• **REQUIRED ACTION**
In the listing below, a line holding "camera: 55 degrees left, 5 degrees up" and a line holding "(514, 203) = (290, 173): purple" mark the range. Retype both exactly, with all lines between them.

── INFORMATION GIVEN

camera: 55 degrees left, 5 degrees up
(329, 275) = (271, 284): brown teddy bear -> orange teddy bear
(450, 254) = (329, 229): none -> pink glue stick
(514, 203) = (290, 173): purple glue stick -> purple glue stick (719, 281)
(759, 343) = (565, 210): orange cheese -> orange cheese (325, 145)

────
── INFORMATION GIVEN

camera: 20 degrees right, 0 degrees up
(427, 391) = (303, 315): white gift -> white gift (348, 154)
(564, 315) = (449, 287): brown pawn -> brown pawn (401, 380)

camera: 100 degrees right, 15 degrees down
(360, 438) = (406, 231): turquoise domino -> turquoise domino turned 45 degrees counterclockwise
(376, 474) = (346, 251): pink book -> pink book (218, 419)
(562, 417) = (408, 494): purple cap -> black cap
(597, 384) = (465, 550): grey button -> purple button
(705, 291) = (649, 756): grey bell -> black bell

────

• **SOLVED EXERCISE**
camera: 55 degrees left, 5 degrees up
(329, 275) = (271, 284): brown teddy bear -> orange teddy bear
(450, 254) = (329, 229): none -> pink glue stick
(514, 203) = (290, 173): purple glue stick -> purple glue stick (719, 281)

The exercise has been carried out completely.